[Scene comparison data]
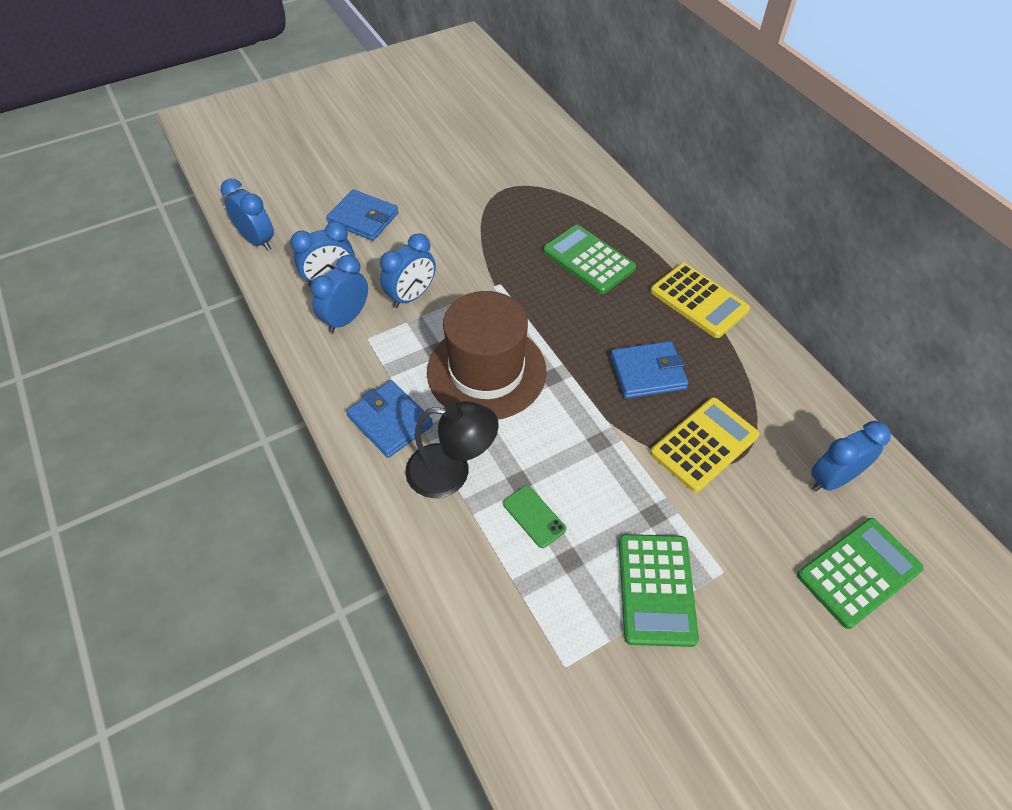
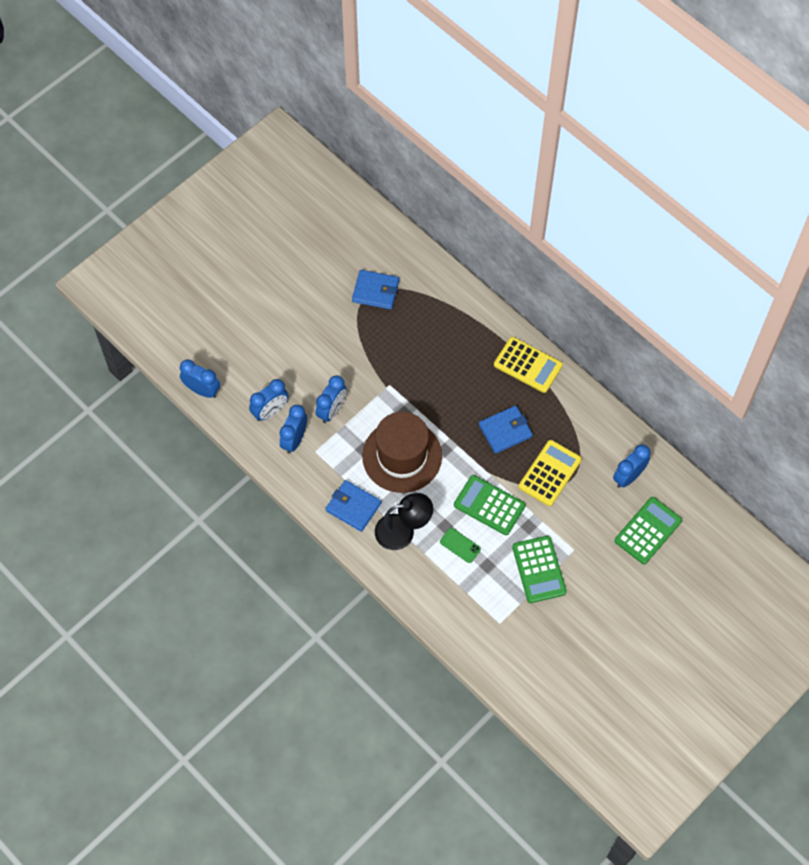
camera: 15 degrees left, 10 degrees up
(363, 218) = (271, 351): blue wallet -> blue wallet (375, 291)
(588, 260) = (445, 348): green calculator -> green calculator (489, 505)

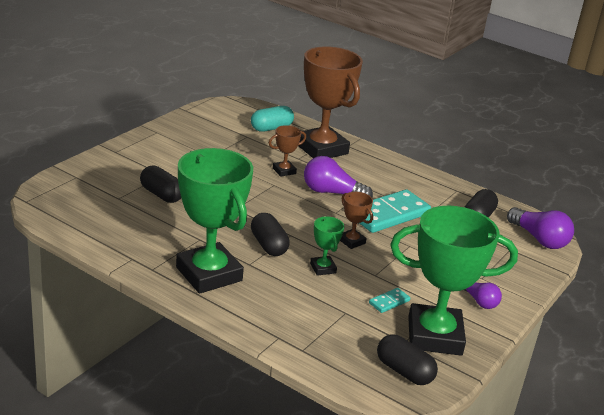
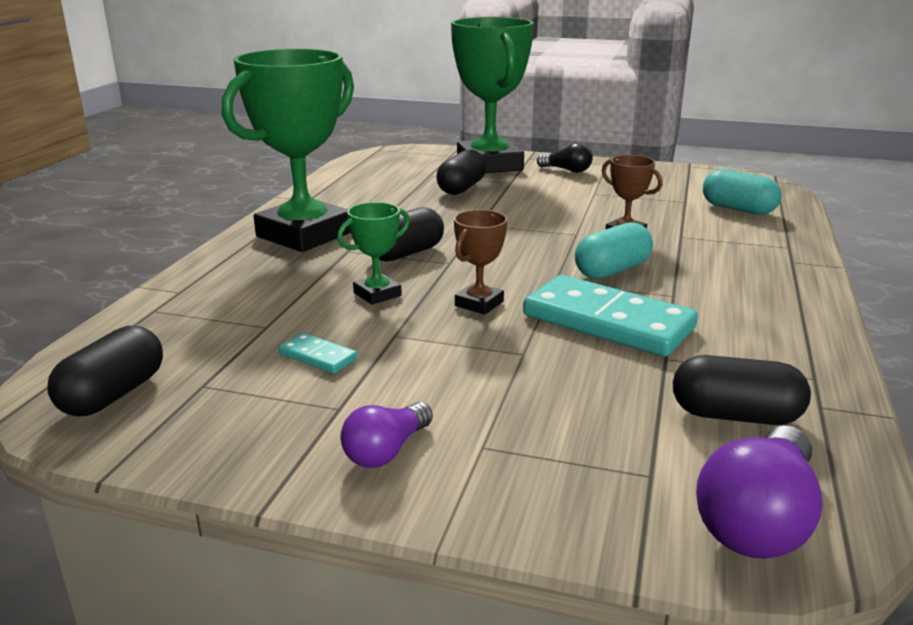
camera: 75 degrees right, 5 degrees down
(157, 148) = (567, 170): none -> black light bulb
(321, 149) = (740, 245): brown trophy -> none
(332, 193) = (612, 270): purple light bulb -> turquoise capsule
(434, 336) = (233, 412): green trophy -> green trophy (489, 165)

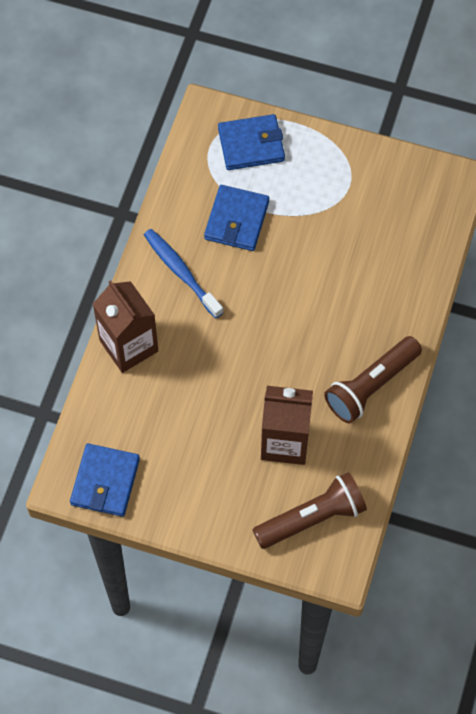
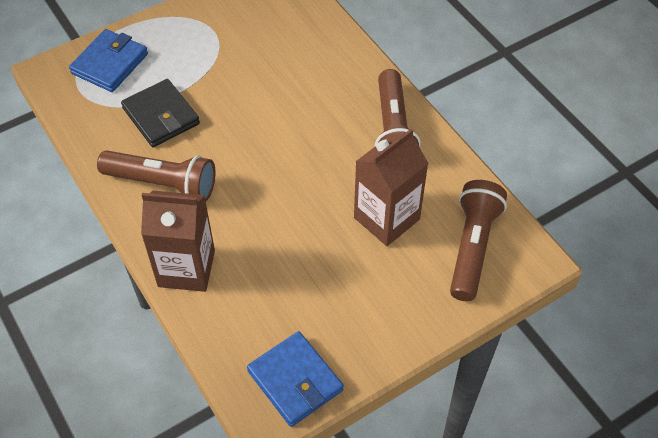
camera: 50 degrees left, 10 degrees down
(181, 272) = (163, 183): blue toothbrush -> brown flashlight
(237, 220) = (161, 116): blue wallet -> black wallet

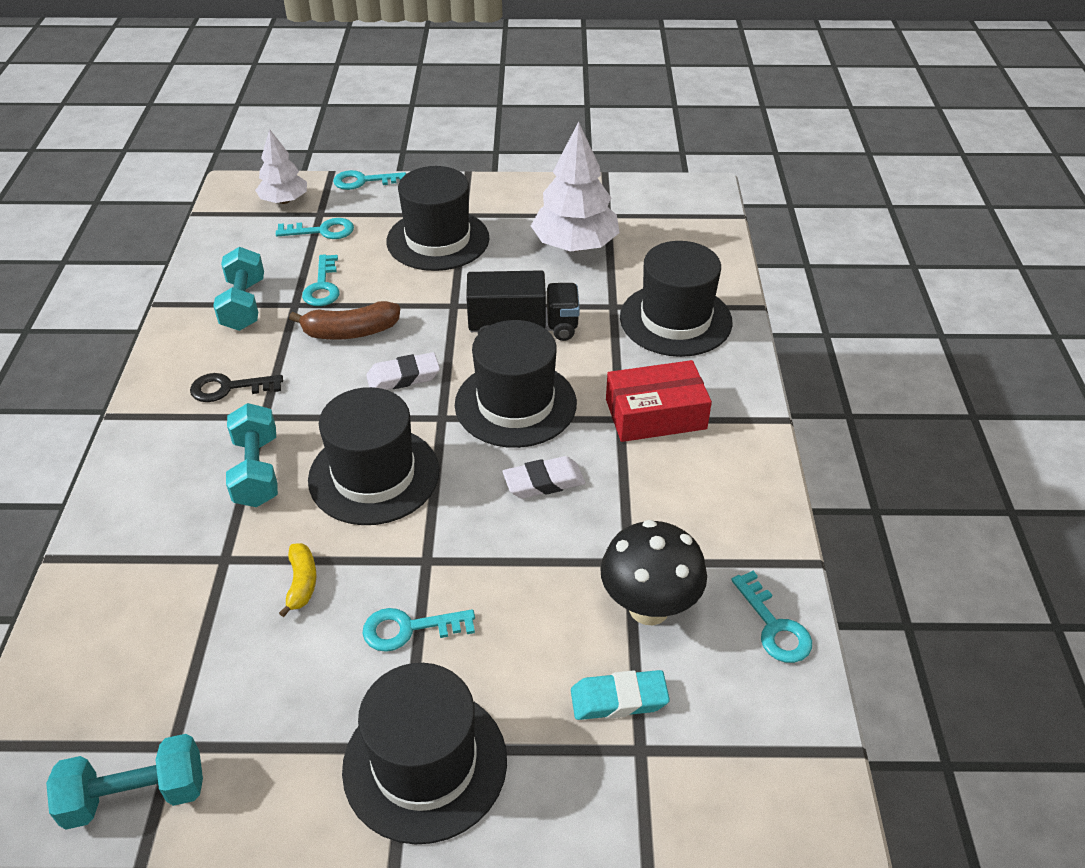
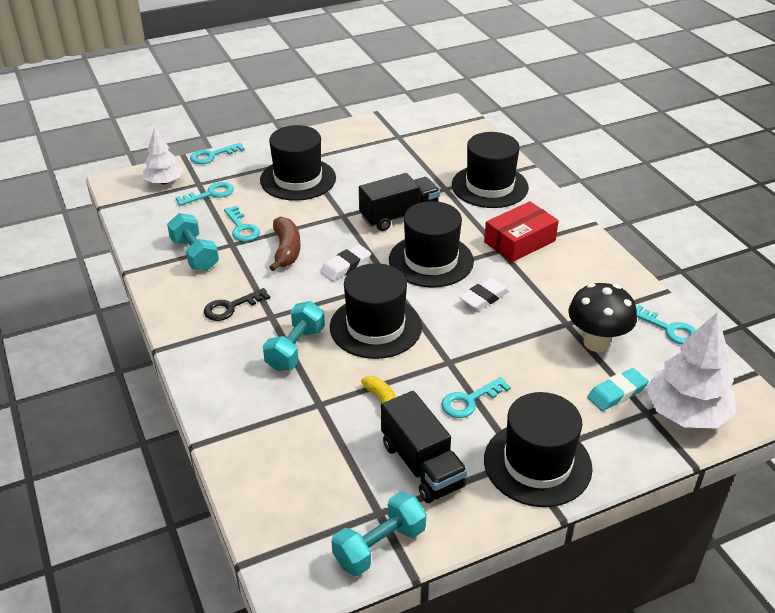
camera: 25 degrees left, 5 degrees down
(256, 471) = (295, 349): turquoise dumbbell -> turquoise dumbbell turned 60 degrees clockwise
(277, 700) = (422, 465): none -> black truck
(350, 332) = (286, 250): brown banana -> brown banana turned 60 degrees counterclockwise
(575, 245) = (392, 160): white tree -> white tree (686, 413)

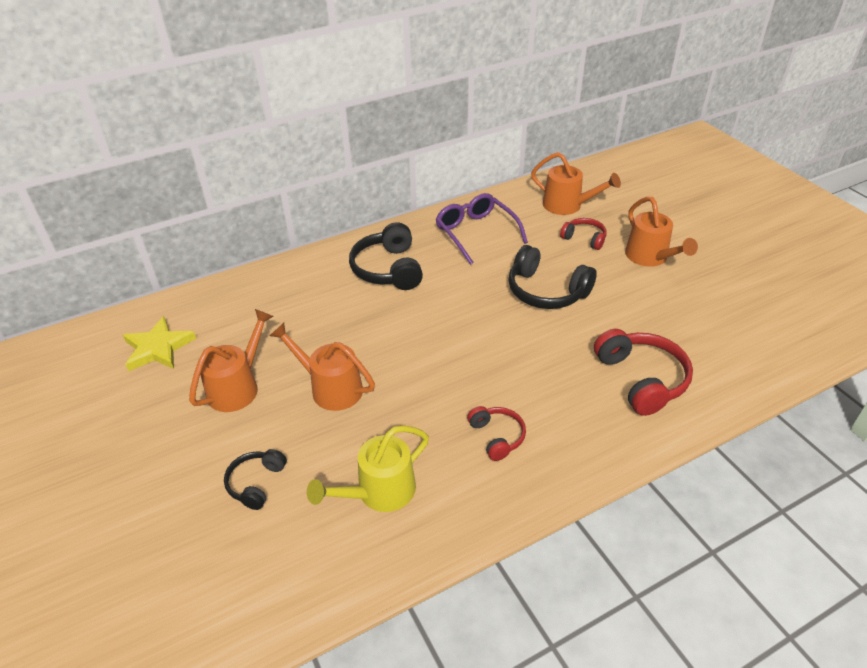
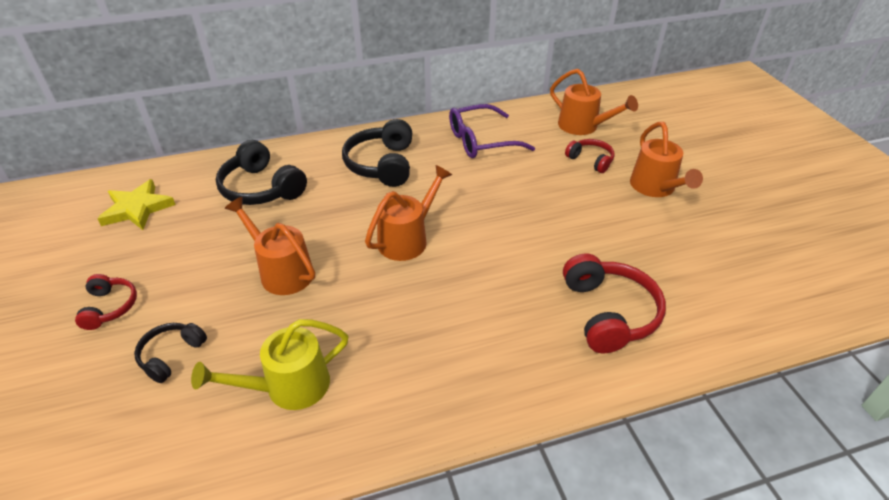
camera: 10 degrees right, 0 degrees up
(238, 386) = (194, 256): orange watering can -> orange watering can (408, 238)
(475, 233) = (481, 141): purple glasses -> purple glasses turned 90 degrees counterclockwise
(497, 436) = (432, 349): red headphones -> red headphones (110, 307)
(546, 291) = (534, 207): black headphones -> black headphones (261, 188)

→ What you have to do: Your answer must be an exact copy of the records, with no pictures in it.

→ Answer area:
camera: 15 degrees left, 10 degrees up
(363, 218) = (271, 351): blue wallet -> blue wallet (375, 291)
(588, 260) = (445, 348): green calculator -> green calculator (489, 505)

camera: 75 degrees right, 5 degrees down
(157, 148) = (567, 170): none -> black light bulb
(321, 149) = (740, 245): brown trophy -> none
(332, 193) = (612, 270): purple light bulb -> turquoise capsule
(434, 336) = (233, 412): green trophy -> green trophy (489, 165)

camera: 50 degrees left, 10 degrees down
(181, 272) = (163, 183): blue toothbrush -> brown flashlight
(237, 220) = (161, 116): blue wallet -> black wallet

camera: 25 degrees left, 5 degrees down
(256, 471) = (295, 349): turquoise dumbbell -> turquoise dumbbell turned 60 degrees clockwise
(277, 700) = (422, 465): none -> black truck
(350, 332) = (286, 250): brown banana -> brown banana turned 60 degrees counterclockwise
(575, 245) = (392, 160): white tree -> white tree (686, 413)

camera: 10 degrees right, 0 degrees up
(238, 386) = (194, 256): orange watering can -> orange watering can (408, 238)
(475, 233) = (481, 141): purple glasses -> purple glasses turned 90 degrees counterclockwise
(497, 436) = (432, 349): red headphones -> red headphones (110, 307)
(546, 291) = (534, 207): black headphones -> black headphones (261, 188)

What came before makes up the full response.